__Task__. Report each line of the material below that contains the string "acciaccatura", reproducing every such line in full.

[A series of records]
══════════════════════════════
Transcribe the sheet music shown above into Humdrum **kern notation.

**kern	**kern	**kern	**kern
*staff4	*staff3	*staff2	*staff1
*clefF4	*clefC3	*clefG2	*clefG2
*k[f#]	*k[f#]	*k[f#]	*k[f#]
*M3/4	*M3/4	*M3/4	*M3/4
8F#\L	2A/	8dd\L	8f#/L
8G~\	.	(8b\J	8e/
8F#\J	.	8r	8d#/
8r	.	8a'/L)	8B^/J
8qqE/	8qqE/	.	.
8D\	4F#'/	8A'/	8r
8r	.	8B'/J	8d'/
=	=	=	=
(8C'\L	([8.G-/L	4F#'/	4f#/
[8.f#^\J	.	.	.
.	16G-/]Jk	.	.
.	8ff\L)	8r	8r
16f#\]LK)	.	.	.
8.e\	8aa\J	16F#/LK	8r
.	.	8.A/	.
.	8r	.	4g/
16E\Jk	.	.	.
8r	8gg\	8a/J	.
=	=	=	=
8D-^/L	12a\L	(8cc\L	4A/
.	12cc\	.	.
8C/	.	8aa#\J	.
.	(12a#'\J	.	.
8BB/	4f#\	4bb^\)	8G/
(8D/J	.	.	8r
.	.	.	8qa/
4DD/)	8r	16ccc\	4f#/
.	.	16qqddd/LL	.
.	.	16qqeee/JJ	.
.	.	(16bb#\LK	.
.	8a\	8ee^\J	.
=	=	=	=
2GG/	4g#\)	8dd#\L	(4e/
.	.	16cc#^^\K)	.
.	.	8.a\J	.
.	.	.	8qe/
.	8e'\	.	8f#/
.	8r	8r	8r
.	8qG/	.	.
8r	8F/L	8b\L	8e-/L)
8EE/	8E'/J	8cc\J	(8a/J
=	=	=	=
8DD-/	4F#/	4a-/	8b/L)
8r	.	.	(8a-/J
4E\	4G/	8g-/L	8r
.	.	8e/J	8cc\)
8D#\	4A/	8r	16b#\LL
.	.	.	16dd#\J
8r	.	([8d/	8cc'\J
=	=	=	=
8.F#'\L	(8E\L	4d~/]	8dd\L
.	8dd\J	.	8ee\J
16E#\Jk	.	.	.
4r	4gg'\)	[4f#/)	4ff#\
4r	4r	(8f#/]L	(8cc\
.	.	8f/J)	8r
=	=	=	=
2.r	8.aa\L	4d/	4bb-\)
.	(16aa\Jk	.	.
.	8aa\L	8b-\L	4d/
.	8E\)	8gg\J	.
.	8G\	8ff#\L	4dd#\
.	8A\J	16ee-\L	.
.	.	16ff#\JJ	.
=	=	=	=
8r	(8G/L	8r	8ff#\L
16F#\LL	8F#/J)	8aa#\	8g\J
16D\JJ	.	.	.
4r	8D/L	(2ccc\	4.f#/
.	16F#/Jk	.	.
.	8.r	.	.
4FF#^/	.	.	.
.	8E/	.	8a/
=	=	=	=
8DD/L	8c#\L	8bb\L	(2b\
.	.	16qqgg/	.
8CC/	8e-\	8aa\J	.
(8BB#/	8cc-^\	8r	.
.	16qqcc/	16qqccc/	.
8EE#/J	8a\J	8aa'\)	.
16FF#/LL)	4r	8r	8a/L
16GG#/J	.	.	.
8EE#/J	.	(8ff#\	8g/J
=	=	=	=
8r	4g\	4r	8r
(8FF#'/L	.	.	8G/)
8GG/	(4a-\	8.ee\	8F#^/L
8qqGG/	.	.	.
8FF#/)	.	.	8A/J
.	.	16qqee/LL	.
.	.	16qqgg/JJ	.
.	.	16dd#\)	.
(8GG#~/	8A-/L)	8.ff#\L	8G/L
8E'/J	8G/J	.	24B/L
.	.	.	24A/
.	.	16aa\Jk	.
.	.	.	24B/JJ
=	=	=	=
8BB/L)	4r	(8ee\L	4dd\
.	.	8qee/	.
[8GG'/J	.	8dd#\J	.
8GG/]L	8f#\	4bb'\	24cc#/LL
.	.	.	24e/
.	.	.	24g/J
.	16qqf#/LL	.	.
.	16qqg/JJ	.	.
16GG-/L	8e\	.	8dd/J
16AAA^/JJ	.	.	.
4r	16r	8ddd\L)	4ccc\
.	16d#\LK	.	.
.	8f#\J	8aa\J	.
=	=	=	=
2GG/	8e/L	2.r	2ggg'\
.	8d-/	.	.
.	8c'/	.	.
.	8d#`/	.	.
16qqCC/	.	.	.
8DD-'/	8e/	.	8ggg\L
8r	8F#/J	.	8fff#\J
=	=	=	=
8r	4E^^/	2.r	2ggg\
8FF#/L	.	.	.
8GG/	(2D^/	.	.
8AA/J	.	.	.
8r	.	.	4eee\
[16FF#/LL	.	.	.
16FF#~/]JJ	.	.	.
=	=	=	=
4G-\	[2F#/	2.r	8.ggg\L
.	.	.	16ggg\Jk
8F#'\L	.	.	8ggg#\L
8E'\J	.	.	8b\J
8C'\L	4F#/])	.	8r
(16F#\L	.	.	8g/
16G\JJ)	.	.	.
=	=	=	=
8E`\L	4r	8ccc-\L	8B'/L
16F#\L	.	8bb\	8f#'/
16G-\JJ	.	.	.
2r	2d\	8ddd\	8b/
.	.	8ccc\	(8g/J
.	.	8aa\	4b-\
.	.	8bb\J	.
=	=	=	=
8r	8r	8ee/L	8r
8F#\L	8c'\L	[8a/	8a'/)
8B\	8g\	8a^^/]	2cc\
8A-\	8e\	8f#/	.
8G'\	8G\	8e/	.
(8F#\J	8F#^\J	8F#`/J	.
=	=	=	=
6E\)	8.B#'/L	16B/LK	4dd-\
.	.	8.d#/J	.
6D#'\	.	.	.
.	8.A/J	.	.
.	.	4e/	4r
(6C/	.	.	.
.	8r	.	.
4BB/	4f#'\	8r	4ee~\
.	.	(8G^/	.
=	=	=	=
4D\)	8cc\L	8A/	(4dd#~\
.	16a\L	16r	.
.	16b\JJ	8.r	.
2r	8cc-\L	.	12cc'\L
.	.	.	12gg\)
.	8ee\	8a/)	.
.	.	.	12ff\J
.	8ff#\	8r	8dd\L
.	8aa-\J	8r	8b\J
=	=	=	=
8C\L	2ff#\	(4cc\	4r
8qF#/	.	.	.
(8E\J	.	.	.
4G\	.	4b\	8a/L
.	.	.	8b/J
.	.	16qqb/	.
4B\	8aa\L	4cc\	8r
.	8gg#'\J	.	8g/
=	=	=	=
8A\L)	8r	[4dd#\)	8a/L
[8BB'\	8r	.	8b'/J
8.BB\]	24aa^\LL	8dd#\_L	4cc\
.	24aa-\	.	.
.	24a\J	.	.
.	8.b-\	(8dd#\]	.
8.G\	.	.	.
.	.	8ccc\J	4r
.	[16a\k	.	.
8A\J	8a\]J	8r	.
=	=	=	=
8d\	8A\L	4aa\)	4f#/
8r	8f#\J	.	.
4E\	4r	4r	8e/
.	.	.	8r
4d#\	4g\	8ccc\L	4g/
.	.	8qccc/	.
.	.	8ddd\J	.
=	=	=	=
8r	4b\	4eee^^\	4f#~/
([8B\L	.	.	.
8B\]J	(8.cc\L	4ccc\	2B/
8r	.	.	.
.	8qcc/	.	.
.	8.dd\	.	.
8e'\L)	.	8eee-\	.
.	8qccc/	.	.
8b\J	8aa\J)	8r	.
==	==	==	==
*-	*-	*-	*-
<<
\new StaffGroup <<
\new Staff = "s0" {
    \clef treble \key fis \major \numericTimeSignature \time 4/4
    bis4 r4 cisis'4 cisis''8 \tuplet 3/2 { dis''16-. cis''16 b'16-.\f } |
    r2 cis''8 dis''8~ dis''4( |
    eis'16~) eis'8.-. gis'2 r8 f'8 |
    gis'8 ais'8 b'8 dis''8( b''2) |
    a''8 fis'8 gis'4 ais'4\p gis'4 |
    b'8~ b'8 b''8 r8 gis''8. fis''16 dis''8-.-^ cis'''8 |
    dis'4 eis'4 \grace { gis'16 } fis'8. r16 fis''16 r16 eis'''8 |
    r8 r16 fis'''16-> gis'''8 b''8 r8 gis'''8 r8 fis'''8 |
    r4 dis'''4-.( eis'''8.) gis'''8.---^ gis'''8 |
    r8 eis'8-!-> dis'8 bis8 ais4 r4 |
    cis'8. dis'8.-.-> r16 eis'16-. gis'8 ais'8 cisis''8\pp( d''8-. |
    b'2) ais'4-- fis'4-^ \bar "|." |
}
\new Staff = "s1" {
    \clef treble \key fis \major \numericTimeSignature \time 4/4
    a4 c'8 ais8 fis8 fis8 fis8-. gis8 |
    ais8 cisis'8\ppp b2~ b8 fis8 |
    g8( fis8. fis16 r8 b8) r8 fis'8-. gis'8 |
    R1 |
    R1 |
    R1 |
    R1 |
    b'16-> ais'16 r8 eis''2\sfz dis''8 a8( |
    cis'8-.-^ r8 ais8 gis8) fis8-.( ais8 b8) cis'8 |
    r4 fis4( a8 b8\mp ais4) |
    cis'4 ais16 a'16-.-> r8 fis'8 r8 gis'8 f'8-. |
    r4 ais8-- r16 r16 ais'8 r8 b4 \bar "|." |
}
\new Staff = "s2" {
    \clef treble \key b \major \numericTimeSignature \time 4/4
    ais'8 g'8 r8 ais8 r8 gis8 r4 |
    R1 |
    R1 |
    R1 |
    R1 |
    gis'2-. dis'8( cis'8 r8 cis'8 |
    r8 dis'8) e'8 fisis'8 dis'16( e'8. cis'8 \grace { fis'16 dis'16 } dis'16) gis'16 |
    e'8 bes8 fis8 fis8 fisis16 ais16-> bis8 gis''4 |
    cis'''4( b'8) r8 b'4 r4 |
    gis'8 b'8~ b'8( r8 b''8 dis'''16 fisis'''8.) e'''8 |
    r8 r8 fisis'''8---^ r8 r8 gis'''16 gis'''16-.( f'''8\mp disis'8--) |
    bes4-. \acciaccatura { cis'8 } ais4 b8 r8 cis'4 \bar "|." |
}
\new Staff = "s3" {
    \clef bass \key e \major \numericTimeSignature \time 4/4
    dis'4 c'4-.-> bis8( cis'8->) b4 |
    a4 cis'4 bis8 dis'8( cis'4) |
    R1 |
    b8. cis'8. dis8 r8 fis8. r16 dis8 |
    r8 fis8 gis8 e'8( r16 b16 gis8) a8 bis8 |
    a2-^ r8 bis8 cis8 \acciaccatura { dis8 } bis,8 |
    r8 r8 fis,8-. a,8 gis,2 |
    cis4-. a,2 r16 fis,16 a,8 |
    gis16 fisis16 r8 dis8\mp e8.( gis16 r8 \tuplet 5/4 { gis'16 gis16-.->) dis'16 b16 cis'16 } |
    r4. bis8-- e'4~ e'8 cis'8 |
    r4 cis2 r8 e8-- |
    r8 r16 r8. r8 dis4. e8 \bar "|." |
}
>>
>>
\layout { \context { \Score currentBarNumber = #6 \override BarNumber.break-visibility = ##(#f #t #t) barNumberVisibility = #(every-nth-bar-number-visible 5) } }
══════════════════════════════
__Reply__.
    bes4-. \acciaccatura { cis'8 } ais4 b8 r8 cis'4 \bar "|." |
    a2-^ r8 bis8 cis8 \acciaccatura { dis8 } bis,8 |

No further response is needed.